[WORK ITEM]: Output the lines of the entries below beginning at the one with "[381 125 461 186]" and ending with the last, exactly as written and without pictures.

[THE DATA]:
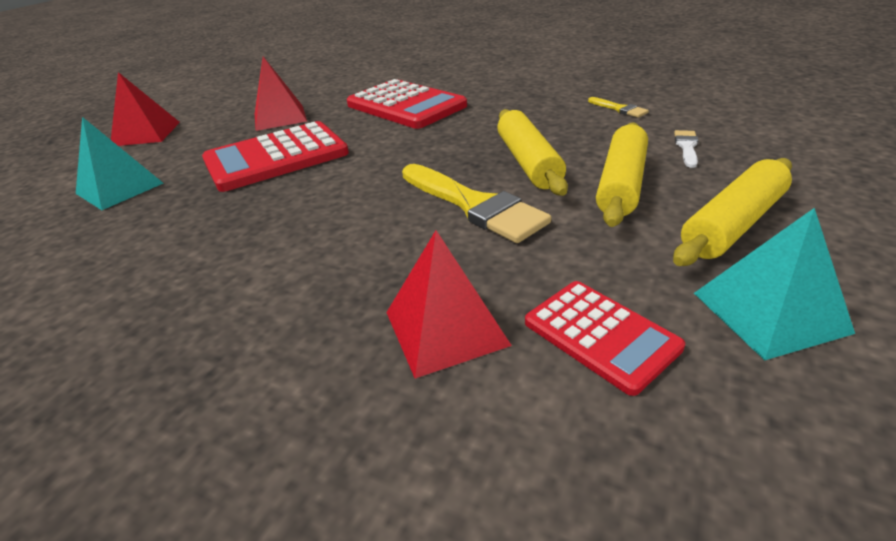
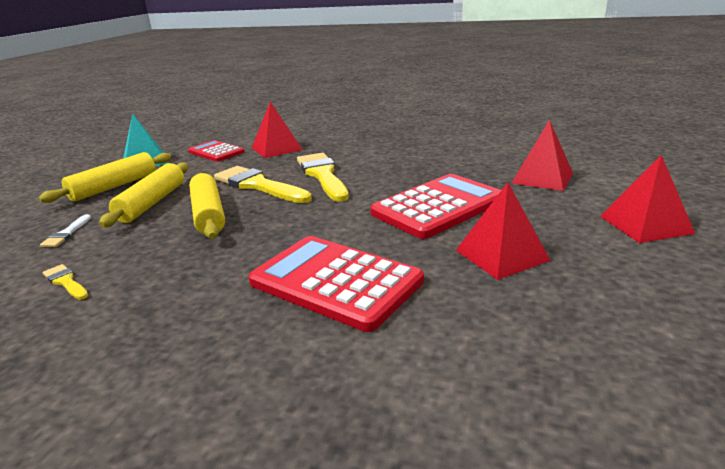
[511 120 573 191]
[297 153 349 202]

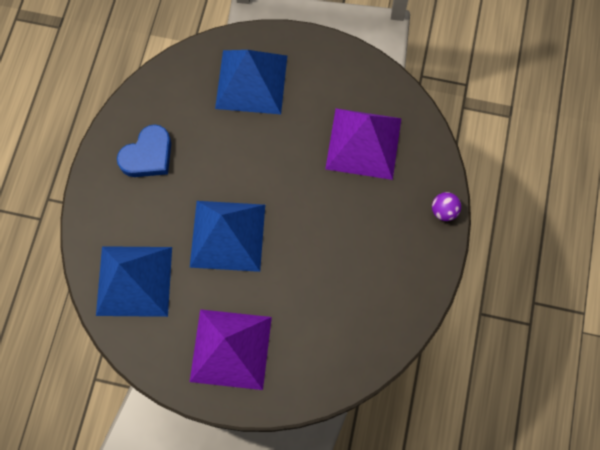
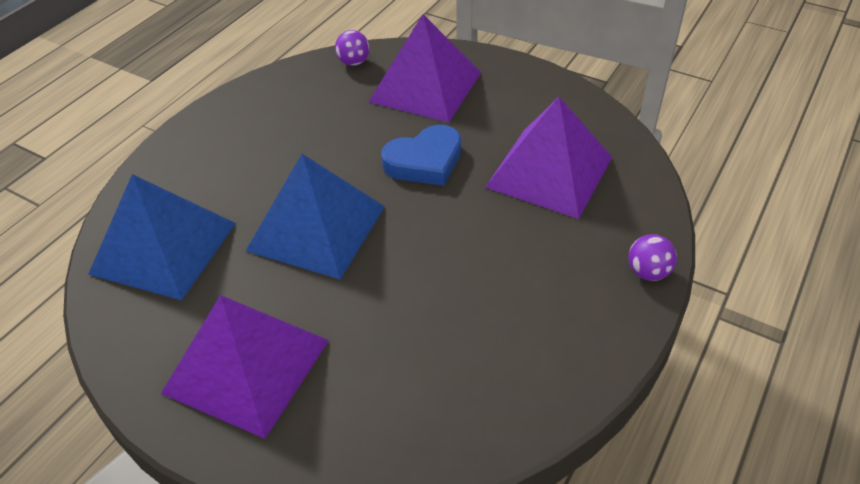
[368 14 481 122]
[381 125 461 186]
[335 30 370 66]

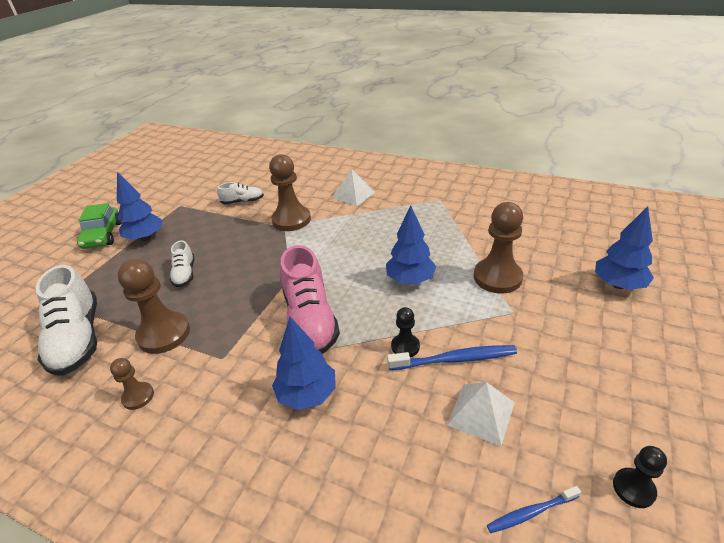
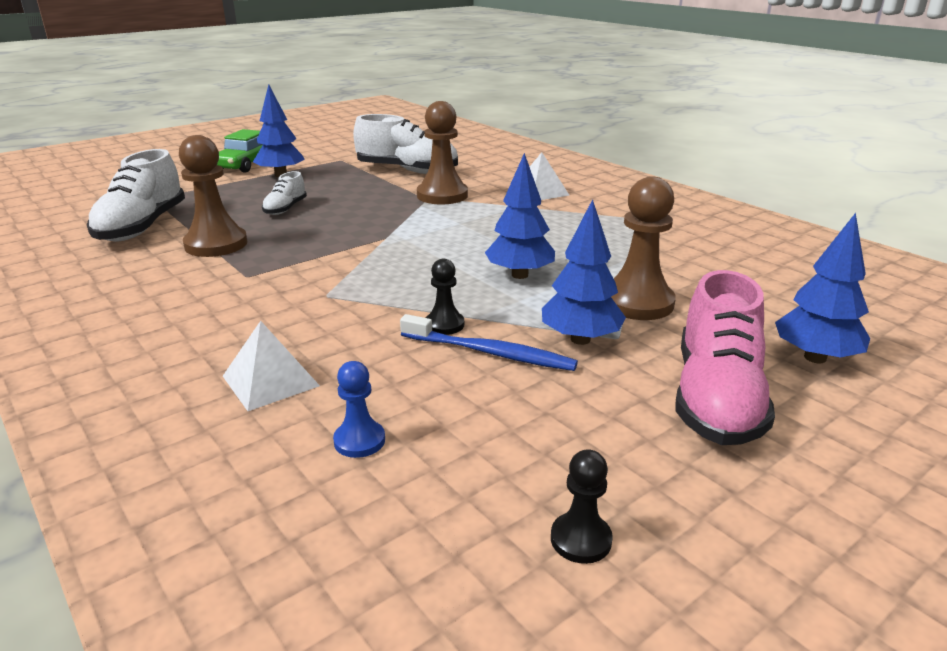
[353 114 458 174]
[675 270 775 445]
[542 199 626 345]
[110 358 154 410] (first image)
[223 321 320 411]
[487 486 581 533] (first image)
[333 361 385 458]

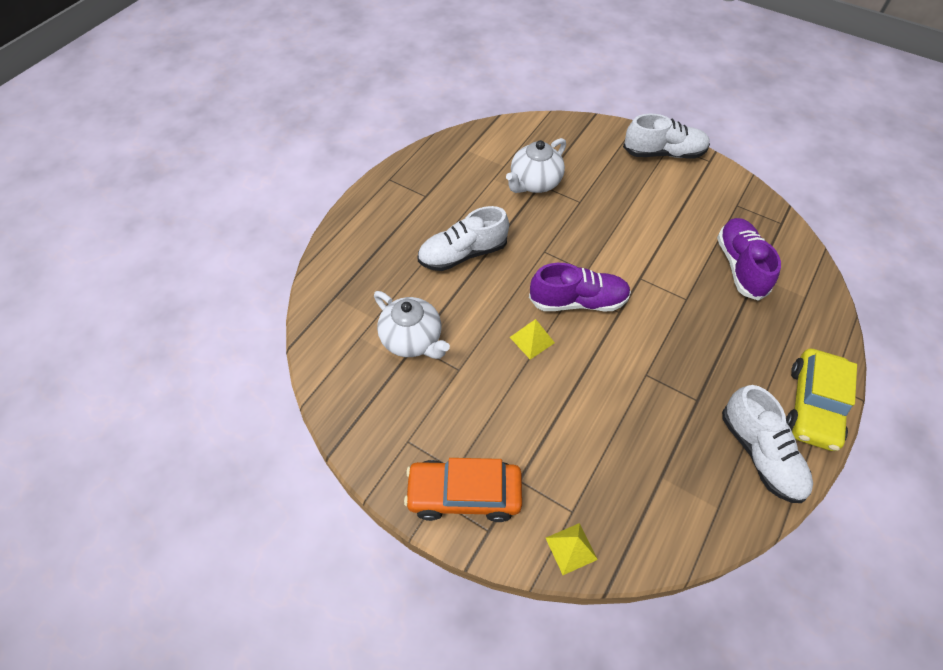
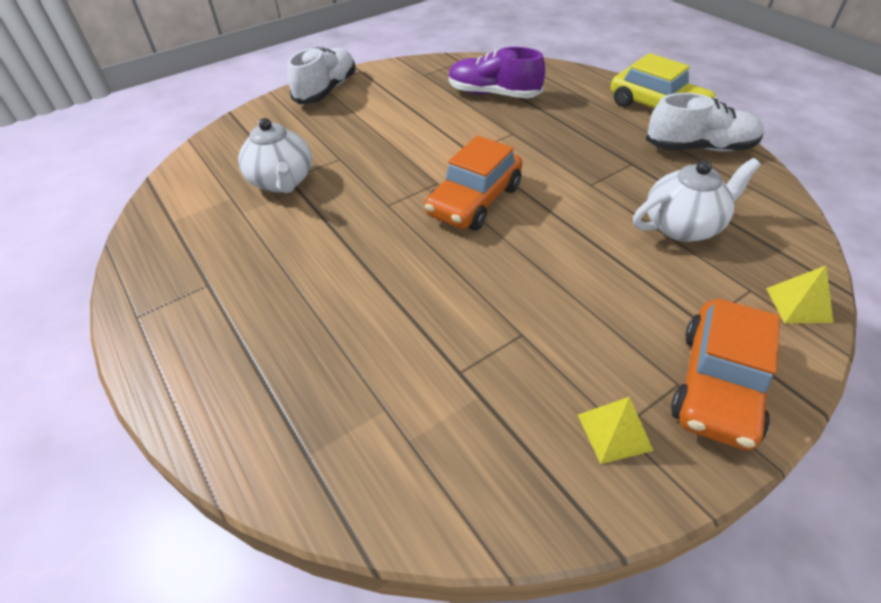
[417 206 509 271] (first image)
[425 136 522 230]
[633 158 761 242]
[578 397 654 464]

[FINISHED TASK]:
[381 125 461 186]
[335 30 370 66]

[353 114 458 174]
[675 270 775 445]
[542 199 626 345]
[110 358 154 410] (first image)
[223 321 320 411]
[487 486 581 533] (first image)
[333 361 385 458]

[417 206 509 271] (first image)
[425 136 522 230]
[633 158 761 242]
[578 397 654 464]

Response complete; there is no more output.